§ What you will do
Give the listing again character for character, but drop the images.

§ Dataset section
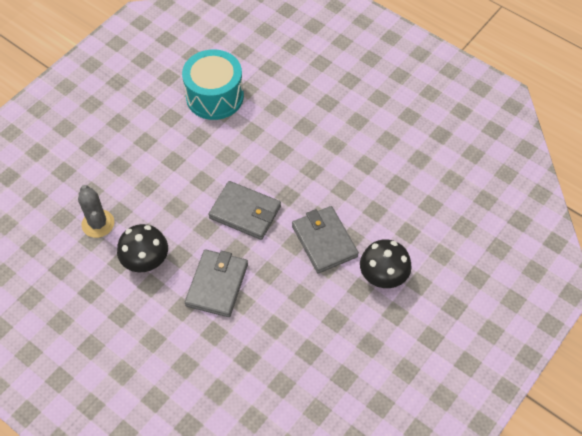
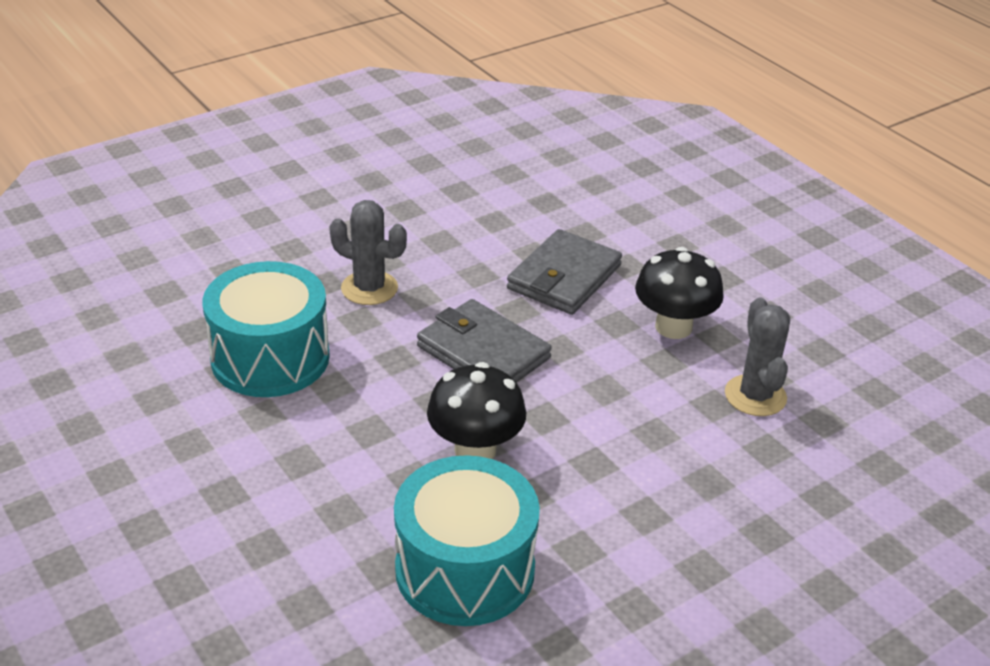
camera: 165 degrees left, 20 degrees down
(324, 241) = (369, 288): grey wallet -> grey cactus
(350, 177) = (270, 358): none -> turquoise drum
(383, 277) = (307, 232): black mushroom -> black mushroom (475, 450)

§ Answer section
camera: 165 degrees left, 20 degrees down
(324, 241) = (369, 288): grey wallet -> grey cactus
(350, 177) = (270, 358): none -> turquoise drum
(383, 277) = (307, 232): black mushroom -> black mushroom (475, 450)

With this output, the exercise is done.